* [ACTION ITEM]
In this exercise, write out the data word for word and leave every image out.

* [DATA]
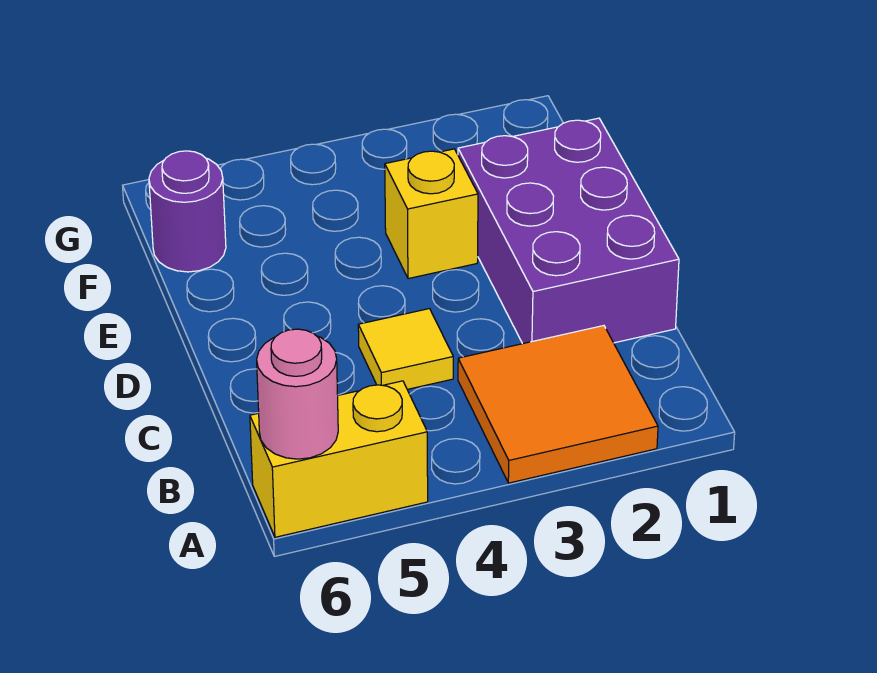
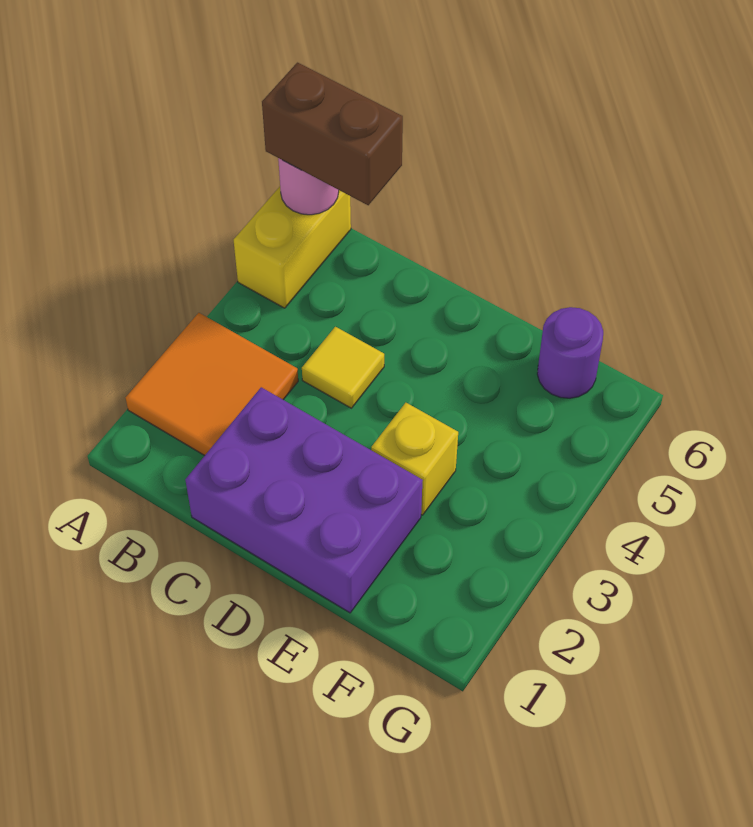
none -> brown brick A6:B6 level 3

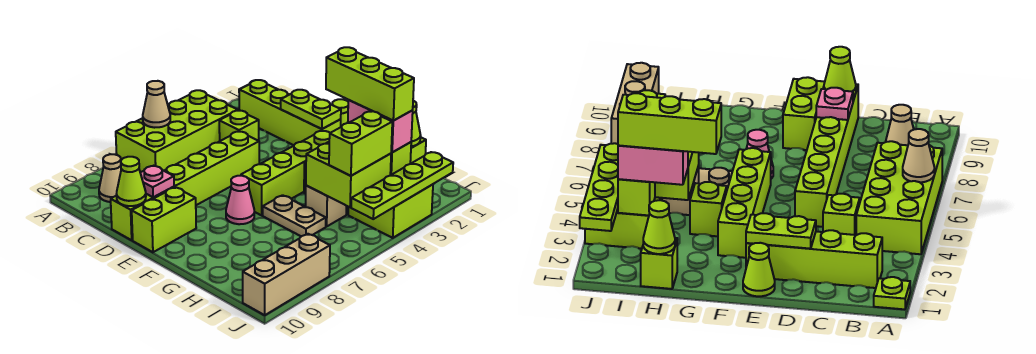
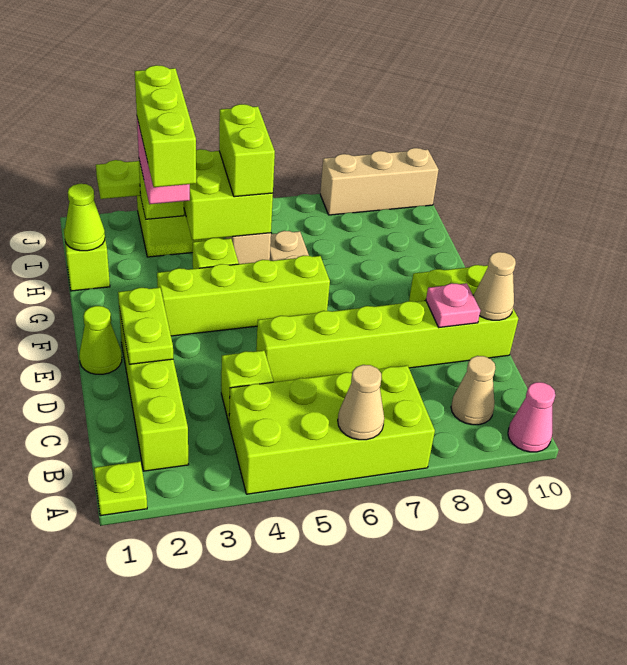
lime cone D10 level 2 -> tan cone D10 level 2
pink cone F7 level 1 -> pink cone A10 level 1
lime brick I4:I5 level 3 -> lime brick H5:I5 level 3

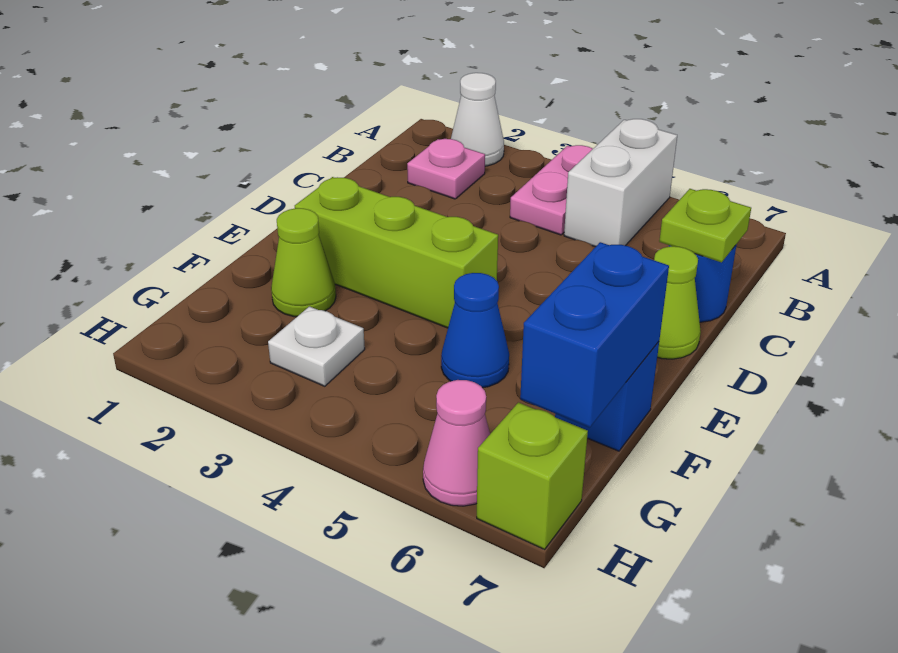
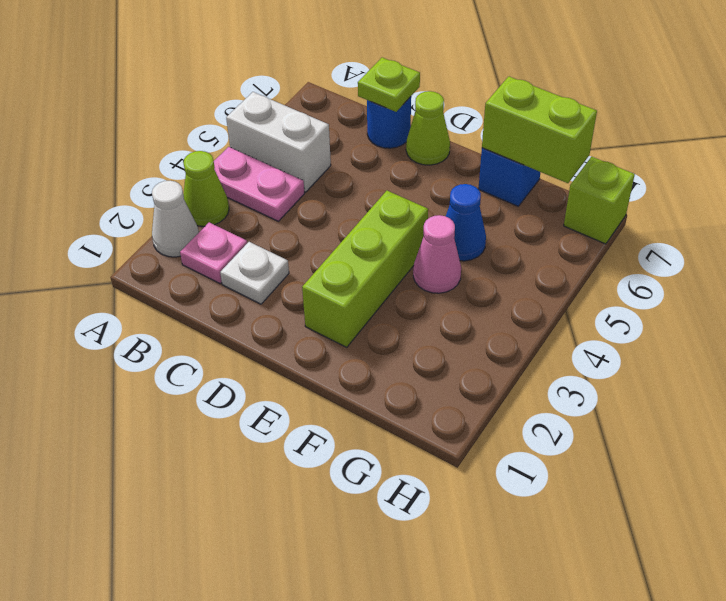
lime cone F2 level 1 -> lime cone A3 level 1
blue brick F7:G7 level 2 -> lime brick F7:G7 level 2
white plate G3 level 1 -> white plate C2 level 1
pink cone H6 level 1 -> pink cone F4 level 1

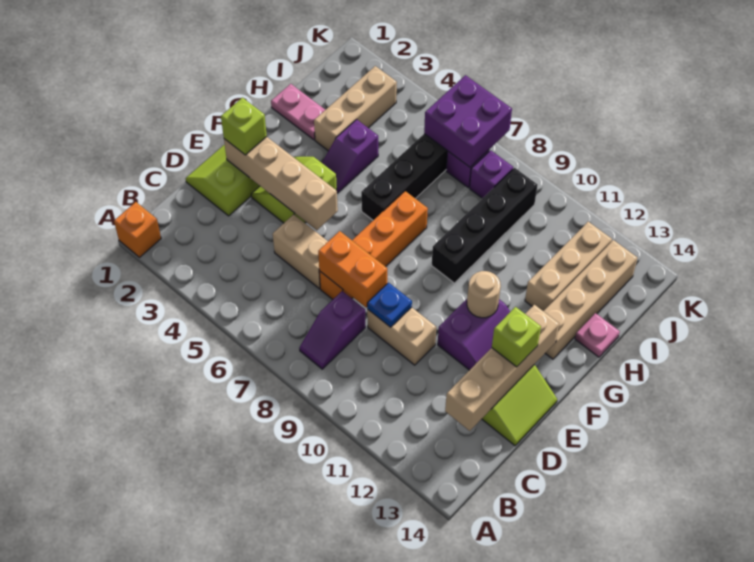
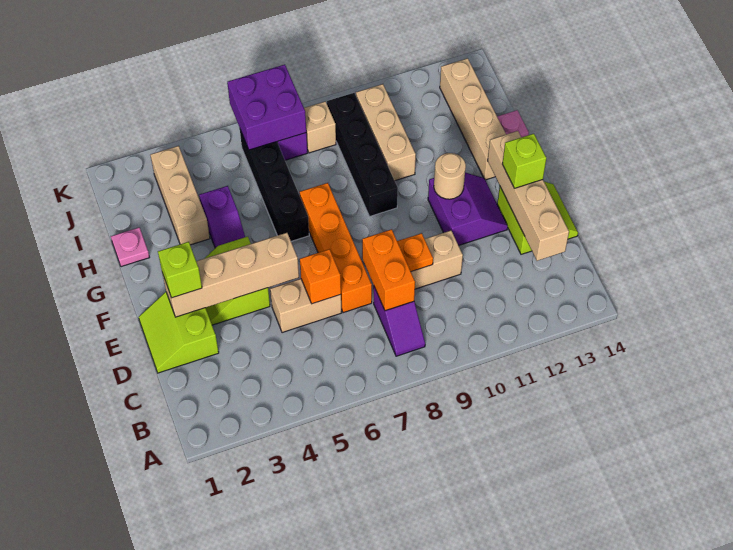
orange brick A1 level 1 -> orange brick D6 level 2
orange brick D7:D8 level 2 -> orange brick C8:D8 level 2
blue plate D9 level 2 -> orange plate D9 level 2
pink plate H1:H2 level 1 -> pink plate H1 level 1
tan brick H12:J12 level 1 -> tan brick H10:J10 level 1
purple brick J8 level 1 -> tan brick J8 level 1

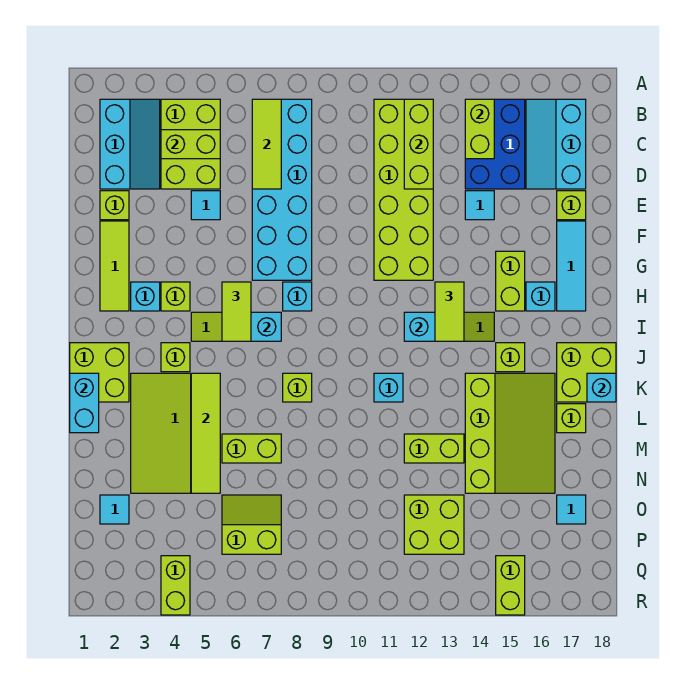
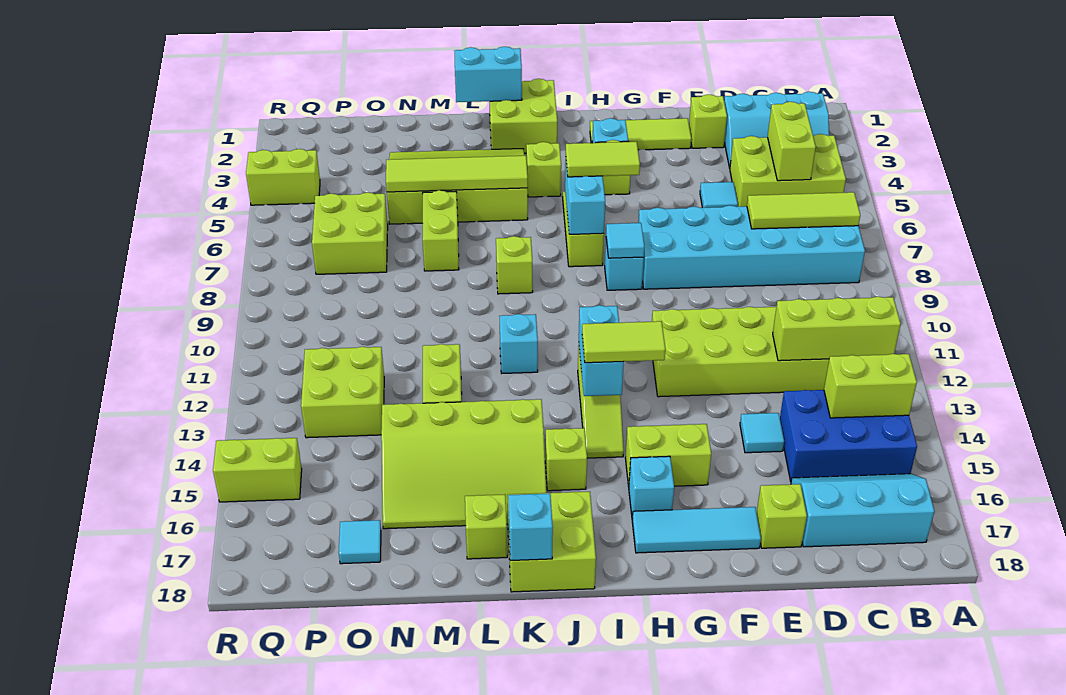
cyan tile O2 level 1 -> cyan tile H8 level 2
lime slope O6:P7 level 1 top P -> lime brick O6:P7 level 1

* [ANSWER SPACE]
none -> brown brick A6:B6 level 3

lime cone D10 level 2 -> tan cone D10 level 2
pink cone F7 level 1 -> pink cone A10 level 1
lime brick I4:I5 level 3 -> lime brick H5:I5 level 3

lime cone F2 level 1 -> lime cone A3 level 1
blue brick F7:G7 level 2 -> lime brick F7:G7 level 2
white plate G3 level 1 -> white plate C2 level 1
pink cone H6 level 1 -> pink cone F4 level 1

orange brick A1 level 1 -> orange brick D6 level 2
orange brick D7:D8 level 2 -> orange brick C8:D8 level 2
blue plate D9 level 2 -> orange plate D9 level 2
pink plate H1:H2 level 1 -> pink plate H1 level 1
tan brick H12:J12 level 1 -> tan brick H10:J10 level 1
purple brick J8 level 1 -> tan brick J8 level 1

cyan tile O2 level 1 -> cyan tile H8 level 2
lime slope O6:P7 level 1 top P -> lime brick O6:P7 level 1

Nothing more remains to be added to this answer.